§ WORK TO COMPLETE
Look in the data below for the line that has "pink line: moved 15 px left", then print exactly every line from there through the line that has "red ellipse: moved 8 px right, 1 px down", leaving pictures out.

─── GIVEN ENTRIES

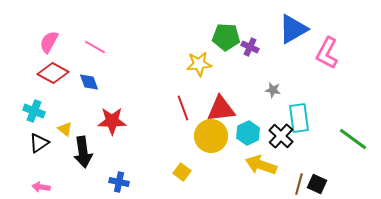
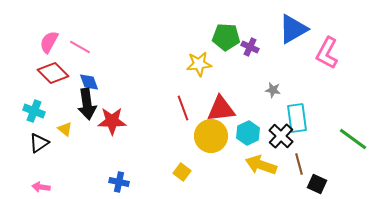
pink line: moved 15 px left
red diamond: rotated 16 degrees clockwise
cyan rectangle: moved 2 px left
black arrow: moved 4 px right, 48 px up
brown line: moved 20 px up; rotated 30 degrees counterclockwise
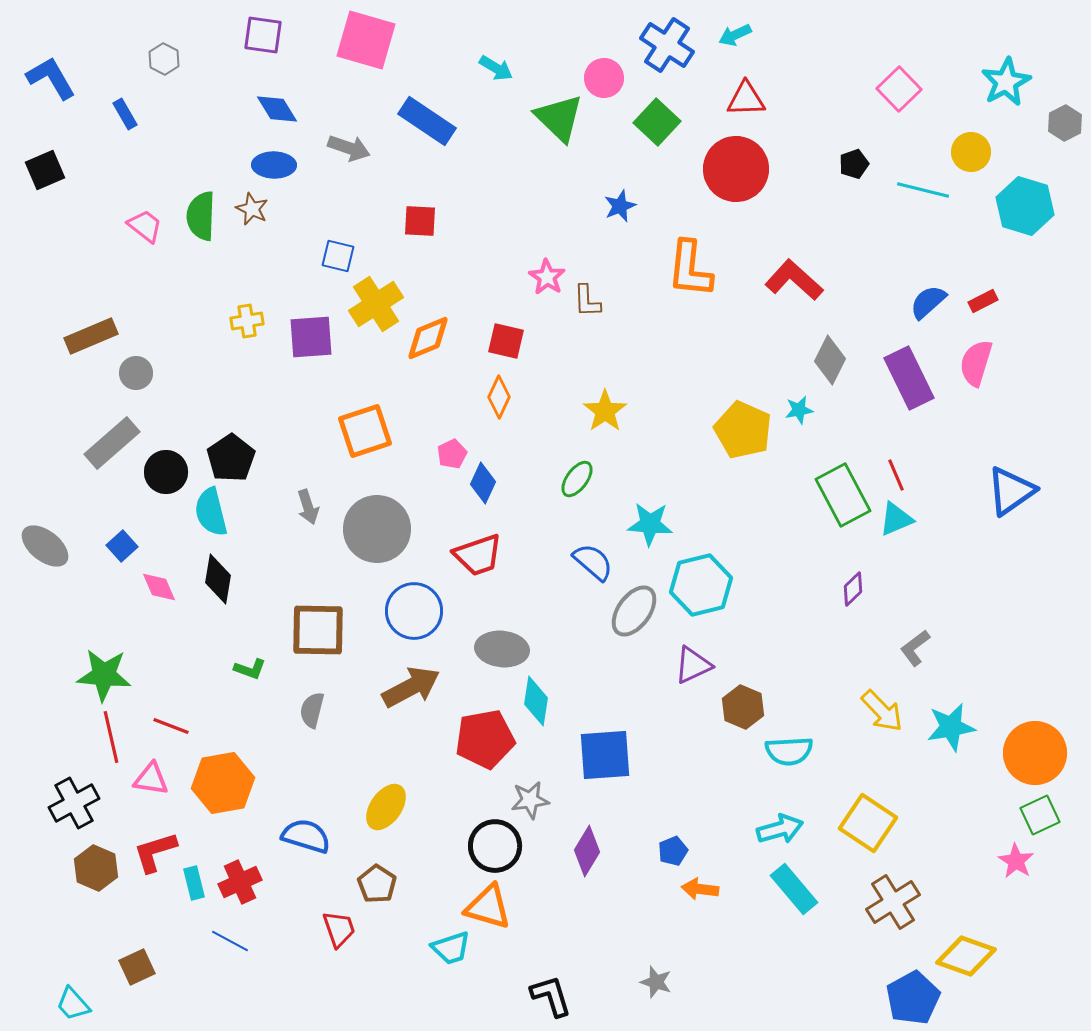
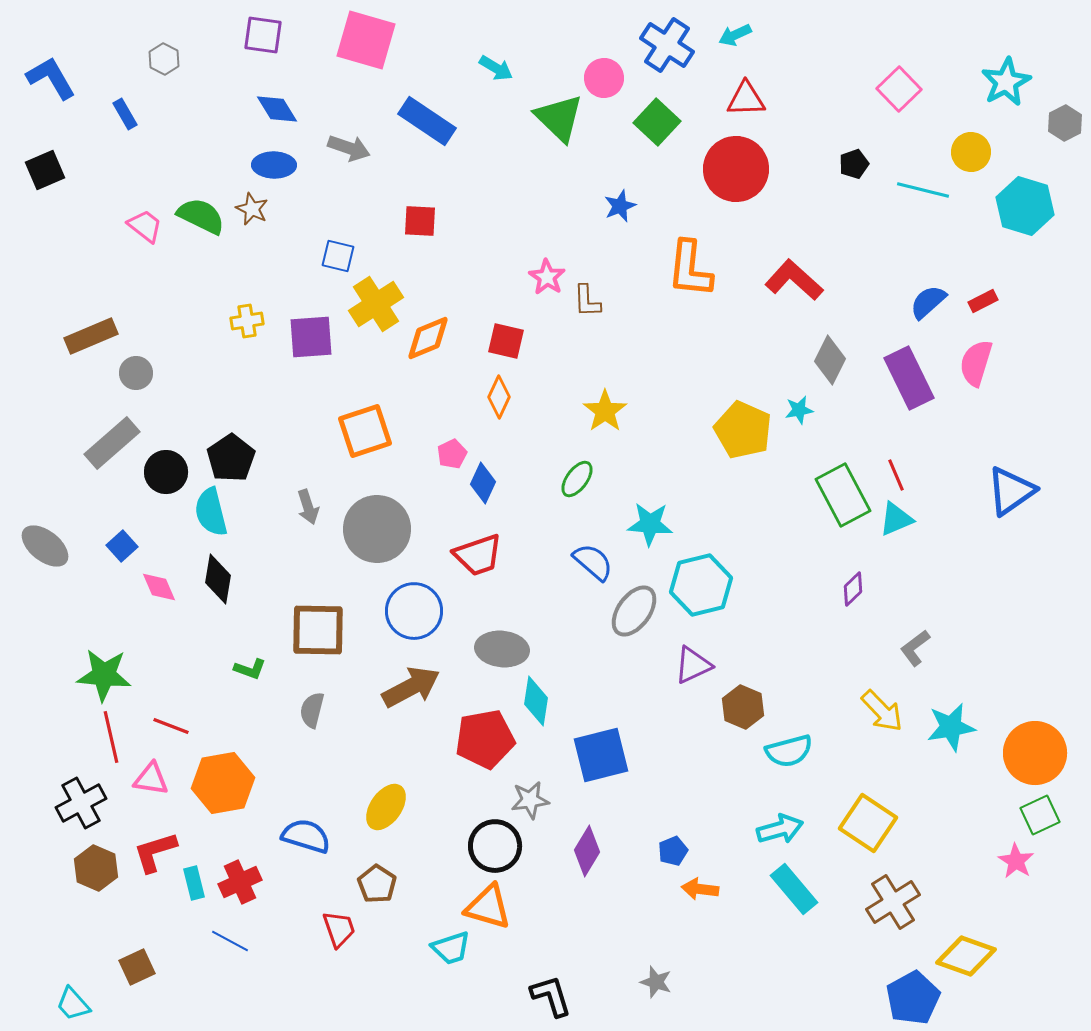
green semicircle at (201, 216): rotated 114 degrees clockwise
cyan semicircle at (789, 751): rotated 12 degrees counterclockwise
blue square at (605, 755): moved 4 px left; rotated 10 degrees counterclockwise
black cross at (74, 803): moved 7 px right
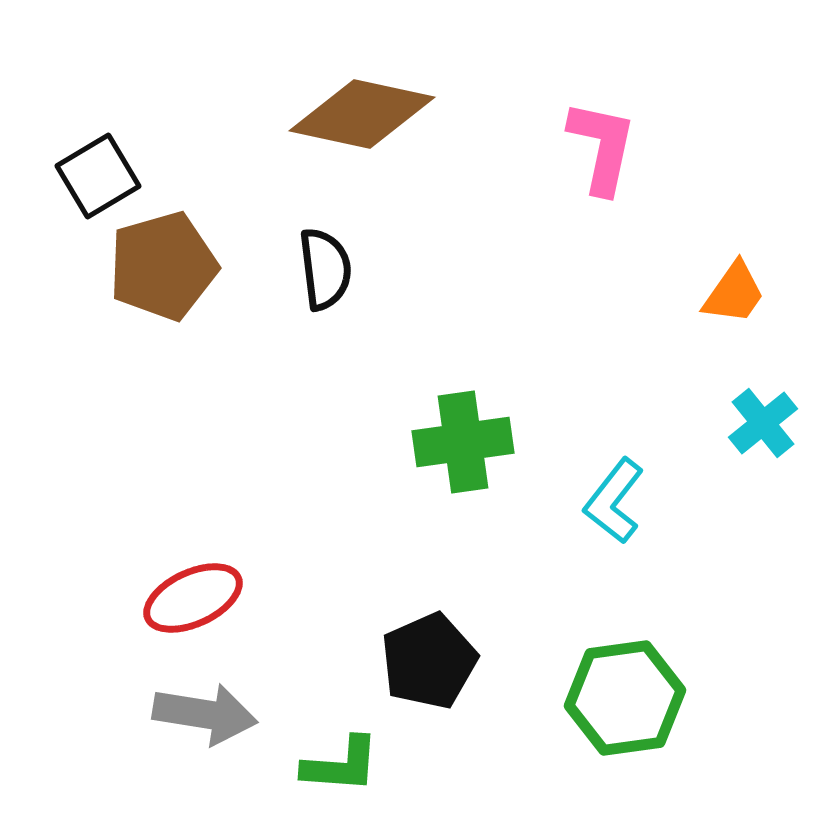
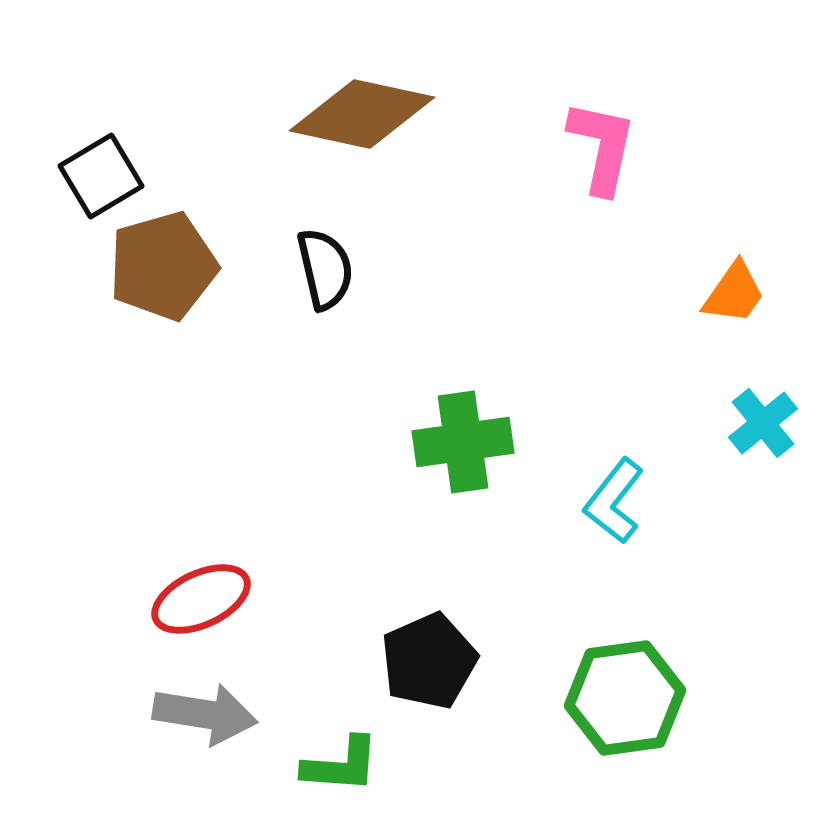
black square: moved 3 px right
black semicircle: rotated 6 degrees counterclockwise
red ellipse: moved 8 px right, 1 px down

──────
─── GIVEN ENTRIES

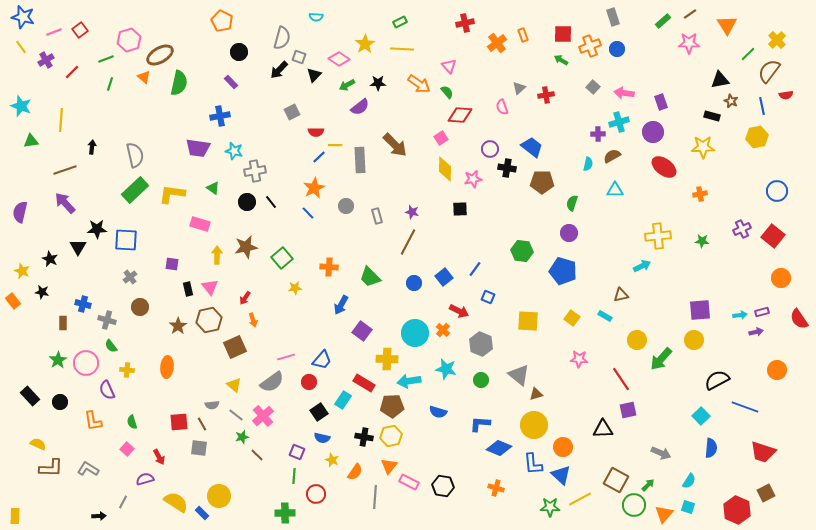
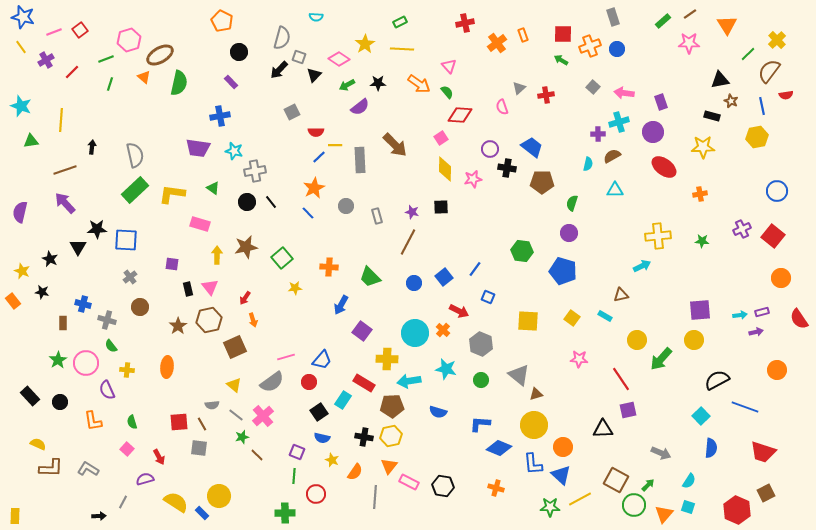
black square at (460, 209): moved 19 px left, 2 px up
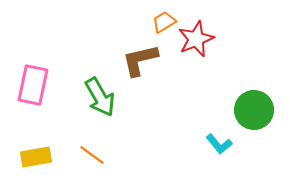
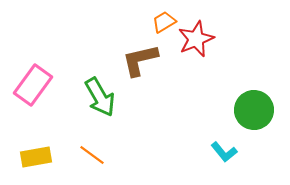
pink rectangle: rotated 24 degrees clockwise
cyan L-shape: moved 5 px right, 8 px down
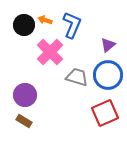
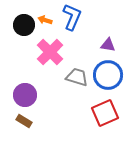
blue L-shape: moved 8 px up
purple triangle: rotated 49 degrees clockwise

──────

§ SOLUTION
pink line: moved 15 px left
red diamond: rotated 16 degrees clockwise
cyan rectangle: moved 2 px left
black arrow: moved 4 px right, 48 px up
brown line: moved 20 px up; rotated 30 degrees counterclockwise
green semicircle at (201, 216): rotated 114 degrees clockwise
cyan semicircle at (789, 751): rotated 12 degrees counterclockwise
blue square at (605, 755): moved 4 px left; rotated 10 degrees counterclockwise
black cross at (74, 803): moved 7 px right
black square: moved 3 px right
black semicircle: rotated 6 degrees counterclockwise
red ellipse: moved 8 px right, 1 px down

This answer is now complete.